◆ Your instructions: Using the data below, return every line that holds the word "purple".

* * * *

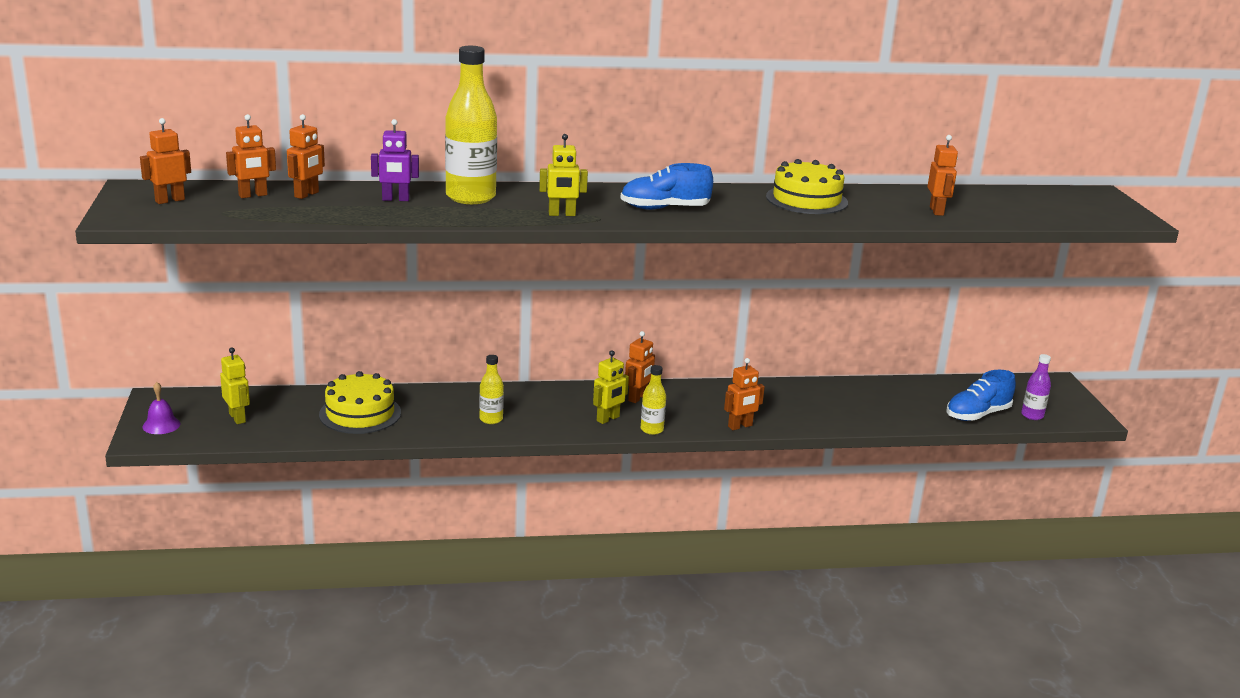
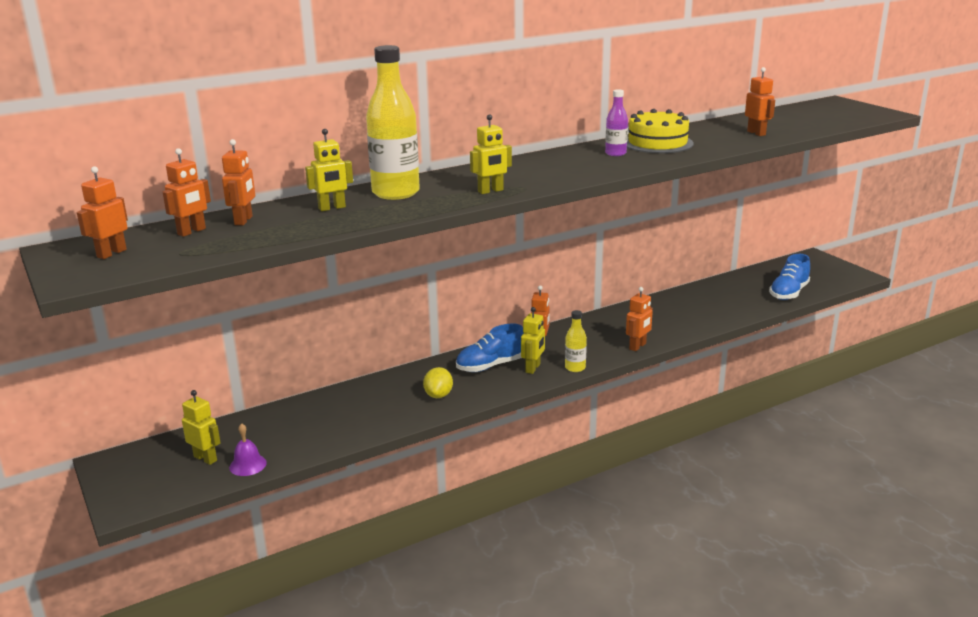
camera: 20 degrees left, 0 degrees up
(161, 425) = (133, 487): purple bell -> purple bell (248, 465)
(360, 413) = (319, 422): yellow cake -> none
(395, 199) = (332, 208): purple robot -> yellow robot
(491, 419) = (438, 395): yellow bottle -> yellow lemon
(664, 208) = (564, 170): blue shoe -> blue shoe (490, 366)
(1032, 415) = (823, 284): purple bottle -> purple bottle (615, 153)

* * * *

◆ The completed task:
(161, 425) = (133, 487): purple bell -> purple bell (248, 465)
(395, 199) = (332, 208): purple robot -> yellow robot
(1032, 415) = (823, 284): purple bottle -> purple bottle (615, 153)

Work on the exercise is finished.